-- Request --
Omit the images, then print each record below exactly as it reads.

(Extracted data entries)
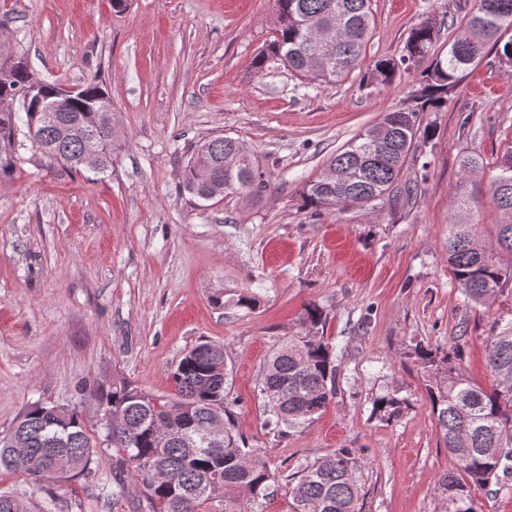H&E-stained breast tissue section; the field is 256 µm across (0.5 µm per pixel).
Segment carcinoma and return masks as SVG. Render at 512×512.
<instances>
[{
    "instance_id": "carcinoma-1",
    "label": "carcinoma",
    "mask_w": 512,
    "mask_h": 512,
    "mask_svg": "<svg viewBox=\"0 0 512 512\" xmlns=\"http://www.w3.org/2000/svg\"><path fill=\"white\" fill-rule=\"evenodd\" d=\"M273 39L253 62L257 70L272 61L309 81L336 82L359 67L371 37L370 0H274ZM433 19L412 29L400 61L374 62L368 80L386 85L399 67L418 72L413 106L387 112L373 126L328 157L300 190L303 206L320 210L383 198L395 182L414 141L432 136L426 112H439L463 72L487 54L512 57V0H474L466 20L469 35L451 43L448 53L432 52ZM57 84L44 81L18 59L0 60V178L9 174L28 141L50 166L79 168V157L94 153V171L112 166L109 121L112 101L95 81L80 87L59 112H41L36 98L53 100ZM239 140L218 134L203 141L188 159L185 190L207 200L215 185L224 196H260L269 185L255 157L229 170L225 158L239 151ZM490 193L508 221L496 225L497 248L476 240L474 225L462 218L448 224V263L465 298L482 304L512 285V150L501 157ZM429 384L427 394L453 465L439 480L447 494L445 512H477L473 491L512 476V324L492 327L487 366L495 384L486 391L459 369L464 351L438 356L415 349ZM175 392L154 396L123 387L112 392L105 412L103 443L112 456L131 465L138 483L136 512H208L219 494L259 495L277 483L259 449L238 433L234 402L227 393L224 348L202 341L186 351L171 371ZM336 358L319 336L288 339L261 370L267 424L280 434L314 419L335 390ZM221 434L209 428L216 416ZM97 445L79 413L56 405L30 408L10 434L0 439V468L20 470L34 492L46 478L61 482L90 478L106 496L125 495L94 468ZM362 464L350 448L318 458L290 479L291 512H362Z\"/></svg>"
}]
</instances>
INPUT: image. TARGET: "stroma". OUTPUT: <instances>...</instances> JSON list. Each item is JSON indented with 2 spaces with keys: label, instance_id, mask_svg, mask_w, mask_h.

-- Expected answer --
H&E-stained breast tissue section; the field is 256 µm across (0.5 µm per pixel).
Segment carcinoma and return masks as SVG. Render at 512×512.
<instances>
[{
    "instance_id": "carcinoma-1",
    "label": "carcinoma",
    "mask_w": 512,
    "mask_h": 512,
    "mask_svg": "<svg viewBox=\"0 0 512 512\" xmlns=\"http://www.w3.org/2000/svg\"><path fill=\"white\" fill-rule=\"evenodd\" d=\"M273 39L253 62L257 70L272 61L309 81L336 82L359 67L371 37L370 0H274ZM433 19L412 29L400 61L374 62L368 80L386 85L399 67L418 72L413 106L387 112L373 126L328 157L300 190L303 206L320 210L383 198L395 182L414 141L432 136L426 112H439L463 72L487 54L512 57V0H474L466 20L469 35L451 43L448 53L432 52ZM57 84L44 81L18 59L0 60V178L9 174L28 141L50 166L79 168V157L94 153V171L112 166L109 121L112 101L95 81L80 87L59 112H41L36 98L53 100ZM239 140L218 134L203 141L188 159L185 190L207 200L215 185L224 196H260L269 185L255 157L229 170L225 158L239 151ZM490 193L508 221L496 225L497 248L476 240L474 225L462 218L448 224V263L465 298L482 304L512 285V150L501 157ZM429 384L427 394L453 465L439 480L447 494L445 512H477L473 491L512 476V324L492 327L487 366L495 384L486 391L459 369L464 351L438 356L415 349ZM175 392L154 396L123 387L112 392L105 412L103 443L112 456L131 465L138 483L136 512H208L219 494L259 495L277 483L259 449L238 433L234 402L227 393L224 348L202 341L186 351L171 371ZM336 358L319 336L288 339L261 370L267 424L280 434L314 419L335 390ZM221 434L209 428L216 416ZM97 445L79 413L56 405L30 408L10 434L0 439V468L20 470L34 492L46 478L61 482L90 478L106 496L125 495L94 468ZM362 464L350 448L318 458L290 479L291 512H362Z\"/></svg>"
}]
</instances>
INPUT: image. TARGET: "stroma". OUTPUT: <instances>...</instances> JSON list. Each item is JSON indented with 2 spaces with keys: label, instance_id, mask_svg, mask_w, mask_h.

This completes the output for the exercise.